Find every line of the records that contains the string "mark", and copy each of those lines in full. Case counts.

* start *

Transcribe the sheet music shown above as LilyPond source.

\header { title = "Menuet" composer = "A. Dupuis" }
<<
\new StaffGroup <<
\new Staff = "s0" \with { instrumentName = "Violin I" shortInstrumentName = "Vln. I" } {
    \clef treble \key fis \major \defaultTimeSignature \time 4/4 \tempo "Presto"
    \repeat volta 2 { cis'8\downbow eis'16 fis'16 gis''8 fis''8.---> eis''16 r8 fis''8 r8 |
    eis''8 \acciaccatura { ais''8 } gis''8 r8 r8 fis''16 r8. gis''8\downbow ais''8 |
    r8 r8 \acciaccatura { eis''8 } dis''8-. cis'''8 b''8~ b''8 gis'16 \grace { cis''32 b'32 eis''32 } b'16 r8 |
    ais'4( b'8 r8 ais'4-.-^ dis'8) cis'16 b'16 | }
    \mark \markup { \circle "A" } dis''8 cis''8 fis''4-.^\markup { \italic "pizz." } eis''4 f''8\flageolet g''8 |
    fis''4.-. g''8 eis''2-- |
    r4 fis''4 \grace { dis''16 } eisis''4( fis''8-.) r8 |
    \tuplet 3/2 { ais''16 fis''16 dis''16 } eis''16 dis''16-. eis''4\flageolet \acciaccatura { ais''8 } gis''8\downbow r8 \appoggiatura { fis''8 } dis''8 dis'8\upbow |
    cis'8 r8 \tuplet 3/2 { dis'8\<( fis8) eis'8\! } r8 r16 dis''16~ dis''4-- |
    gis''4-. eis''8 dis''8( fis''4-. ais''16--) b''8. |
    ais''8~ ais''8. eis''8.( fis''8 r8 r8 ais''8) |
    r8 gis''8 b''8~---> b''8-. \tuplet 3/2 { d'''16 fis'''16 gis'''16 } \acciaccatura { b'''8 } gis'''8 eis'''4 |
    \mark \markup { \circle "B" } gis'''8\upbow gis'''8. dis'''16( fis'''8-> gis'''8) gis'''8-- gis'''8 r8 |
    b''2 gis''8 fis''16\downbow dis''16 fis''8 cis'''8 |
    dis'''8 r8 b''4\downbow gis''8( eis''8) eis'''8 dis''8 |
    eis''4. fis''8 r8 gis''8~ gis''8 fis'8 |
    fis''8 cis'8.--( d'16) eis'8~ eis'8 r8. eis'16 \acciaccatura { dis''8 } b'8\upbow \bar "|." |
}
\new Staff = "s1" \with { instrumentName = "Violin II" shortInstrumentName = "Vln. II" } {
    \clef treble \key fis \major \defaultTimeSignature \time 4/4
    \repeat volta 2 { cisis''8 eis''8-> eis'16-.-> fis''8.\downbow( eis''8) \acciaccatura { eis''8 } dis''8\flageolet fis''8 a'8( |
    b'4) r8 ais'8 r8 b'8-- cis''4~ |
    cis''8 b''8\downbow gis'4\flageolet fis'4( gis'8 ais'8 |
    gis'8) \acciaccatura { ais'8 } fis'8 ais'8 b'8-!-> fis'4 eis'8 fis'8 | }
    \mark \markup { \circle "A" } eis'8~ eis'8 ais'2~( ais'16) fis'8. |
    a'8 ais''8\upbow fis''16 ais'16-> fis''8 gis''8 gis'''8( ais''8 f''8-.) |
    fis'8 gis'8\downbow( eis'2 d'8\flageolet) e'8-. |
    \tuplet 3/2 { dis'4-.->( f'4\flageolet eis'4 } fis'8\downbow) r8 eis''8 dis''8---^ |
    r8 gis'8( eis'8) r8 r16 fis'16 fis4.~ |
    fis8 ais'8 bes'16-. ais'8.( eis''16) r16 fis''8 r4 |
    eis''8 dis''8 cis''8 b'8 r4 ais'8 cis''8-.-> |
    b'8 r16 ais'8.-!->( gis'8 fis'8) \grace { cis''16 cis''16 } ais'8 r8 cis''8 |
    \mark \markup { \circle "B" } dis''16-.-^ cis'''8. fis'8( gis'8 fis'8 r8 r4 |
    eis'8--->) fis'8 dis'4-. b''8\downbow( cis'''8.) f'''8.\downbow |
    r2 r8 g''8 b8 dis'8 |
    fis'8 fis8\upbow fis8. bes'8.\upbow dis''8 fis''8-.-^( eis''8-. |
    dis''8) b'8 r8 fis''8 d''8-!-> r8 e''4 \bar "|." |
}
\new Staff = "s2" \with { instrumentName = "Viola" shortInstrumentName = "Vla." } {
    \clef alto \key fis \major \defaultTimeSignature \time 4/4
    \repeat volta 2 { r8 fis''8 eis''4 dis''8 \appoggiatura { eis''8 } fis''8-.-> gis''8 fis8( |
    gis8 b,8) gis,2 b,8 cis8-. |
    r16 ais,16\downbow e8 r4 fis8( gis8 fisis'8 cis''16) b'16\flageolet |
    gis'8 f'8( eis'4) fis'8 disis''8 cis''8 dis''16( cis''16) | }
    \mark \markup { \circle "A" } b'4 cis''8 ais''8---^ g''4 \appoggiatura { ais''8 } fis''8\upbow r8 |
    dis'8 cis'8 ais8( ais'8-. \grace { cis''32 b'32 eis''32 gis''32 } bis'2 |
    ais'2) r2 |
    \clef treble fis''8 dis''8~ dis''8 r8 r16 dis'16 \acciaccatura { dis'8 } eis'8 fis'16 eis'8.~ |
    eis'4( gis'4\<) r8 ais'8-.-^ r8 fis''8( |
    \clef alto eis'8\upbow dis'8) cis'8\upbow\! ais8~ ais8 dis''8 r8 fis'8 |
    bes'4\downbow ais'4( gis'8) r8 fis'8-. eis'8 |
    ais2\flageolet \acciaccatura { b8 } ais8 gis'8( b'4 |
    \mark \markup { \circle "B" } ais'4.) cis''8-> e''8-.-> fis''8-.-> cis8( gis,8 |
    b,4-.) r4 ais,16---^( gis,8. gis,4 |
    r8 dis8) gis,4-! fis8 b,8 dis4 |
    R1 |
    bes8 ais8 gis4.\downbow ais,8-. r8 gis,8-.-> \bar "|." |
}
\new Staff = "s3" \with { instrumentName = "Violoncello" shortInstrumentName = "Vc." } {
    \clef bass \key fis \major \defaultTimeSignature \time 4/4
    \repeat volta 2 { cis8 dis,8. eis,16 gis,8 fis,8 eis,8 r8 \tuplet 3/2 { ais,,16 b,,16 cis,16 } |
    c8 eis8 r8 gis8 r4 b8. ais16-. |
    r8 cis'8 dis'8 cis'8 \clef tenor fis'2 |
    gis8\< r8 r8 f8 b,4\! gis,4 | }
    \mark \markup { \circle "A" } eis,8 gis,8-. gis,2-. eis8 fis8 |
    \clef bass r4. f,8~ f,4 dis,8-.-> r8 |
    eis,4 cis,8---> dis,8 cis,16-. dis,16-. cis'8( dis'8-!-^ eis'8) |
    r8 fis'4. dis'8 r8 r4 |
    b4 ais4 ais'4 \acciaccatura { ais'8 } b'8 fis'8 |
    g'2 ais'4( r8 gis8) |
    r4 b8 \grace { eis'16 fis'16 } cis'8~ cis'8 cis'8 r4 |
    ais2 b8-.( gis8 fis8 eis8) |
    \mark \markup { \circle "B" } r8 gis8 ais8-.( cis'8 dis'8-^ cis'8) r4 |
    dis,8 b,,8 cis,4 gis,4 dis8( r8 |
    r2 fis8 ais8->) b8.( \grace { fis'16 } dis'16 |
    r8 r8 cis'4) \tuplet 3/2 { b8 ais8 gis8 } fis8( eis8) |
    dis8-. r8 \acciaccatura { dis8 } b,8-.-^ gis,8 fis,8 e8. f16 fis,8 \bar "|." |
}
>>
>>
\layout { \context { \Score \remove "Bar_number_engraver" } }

* end *

▸ **Reply**
    \mark \markup { \circle "A" } dis''8 cis''8 fis''4-.^\markup { \italic "pizz." } eis''4 f''8\flageolet g''8 |
    \mark \markup { \circle "B" } gis'''8\upbow gis'''8. dis'''16( fis'''8-> gis'''8) gis'''8-- gis'''8 r8 |
    \mark \markup { \circle "A" } eis'8~ eis'8 ais'2~( ais'16) fis'8. |
    \mark \markup { \circle "B" } dis''16-.-^ cis'''8. fis'8( gis'8 fis'8 r8 r4 |
    \mark \markup { \circle "A" } b'4 cis''8 ais''8---^ g''4 \appoggiatura { ais''8 } fis''8\upbow r8 |
    \mark \markup { \circle "B" } ais'4.) cis''8-> e''8-.-> fis''8-.-> cis8( gis,8 |
    \mark \markup { \circle "A" } eis,8 gis,8-. gis,2-. eis8 fis8 |
    \mark \markup { \circle "B" } r8 gis8 ais8-.( cis'8 dis'8-^ cis'8) r4 |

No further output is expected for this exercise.